▶ _Records to use_
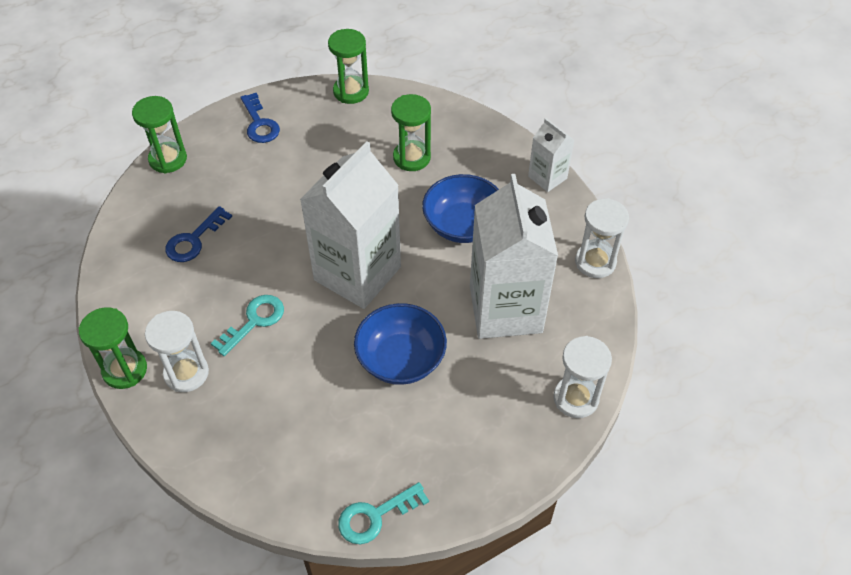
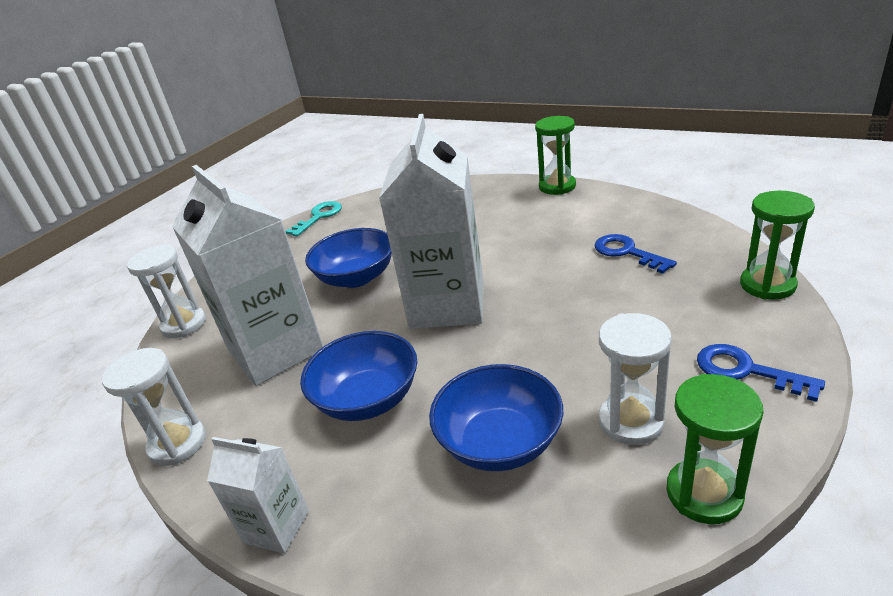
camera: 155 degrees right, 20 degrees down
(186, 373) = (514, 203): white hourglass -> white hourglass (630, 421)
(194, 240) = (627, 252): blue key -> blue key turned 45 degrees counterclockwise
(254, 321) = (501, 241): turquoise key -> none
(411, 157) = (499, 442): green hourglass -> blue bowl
==
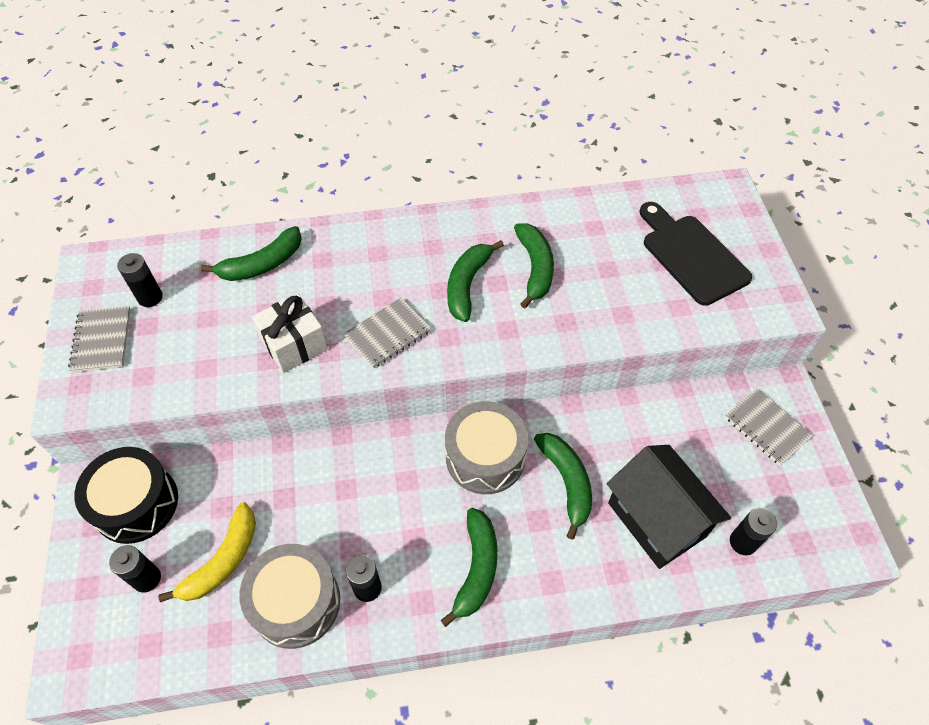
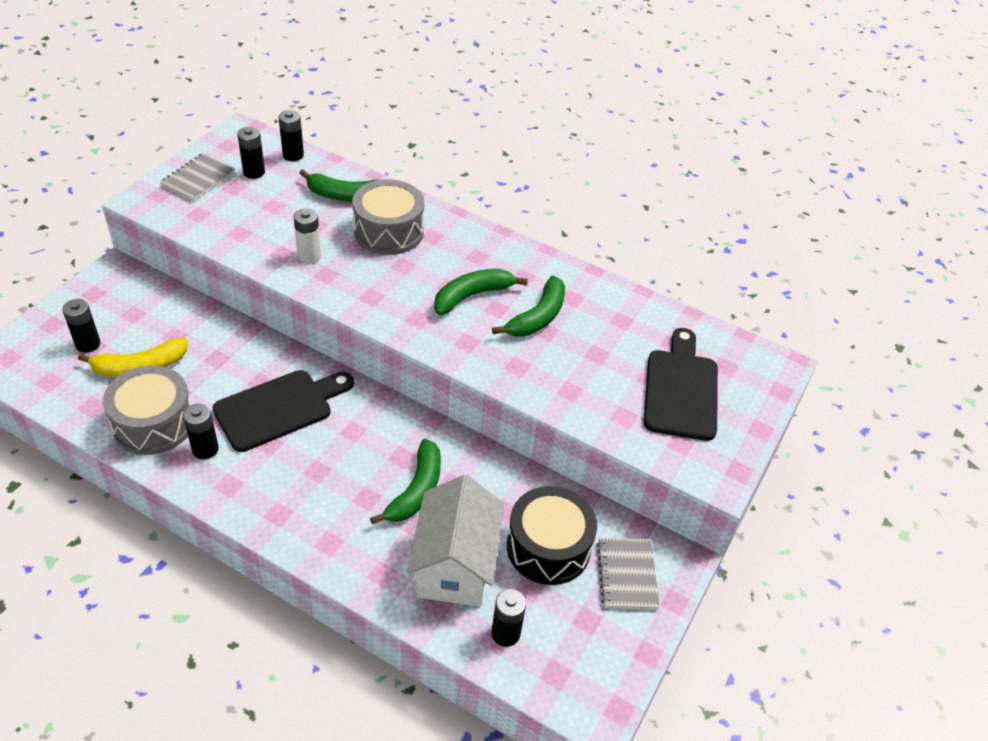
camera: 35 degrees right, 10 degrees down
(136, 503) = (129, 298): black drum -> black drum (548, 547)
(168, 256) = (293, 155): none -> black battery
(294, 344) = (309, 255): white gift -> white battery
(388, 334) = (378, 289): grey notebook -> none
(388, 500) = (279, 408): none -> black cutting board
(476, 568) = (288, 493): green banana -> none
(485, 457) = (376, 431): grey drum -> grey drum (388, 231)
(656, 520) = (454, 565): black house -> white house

▶ _What you should do_
Using the records above, copy word for word the line with "(168, 256) = (293, 155): none", the line with "(476, 568) = (288, 493): green banana -> none", and every line between them.

▶ _Your response_
(168, 256) = (293, 155): none -> black battery
(294, 344) = (309, 255): white gift -> white battery
(388, 334) = (378, 289): grey notebook -> none
(388, 500) = (279, 408): none -> black cutting board
(476, 568) = (288, 493): green banana -> none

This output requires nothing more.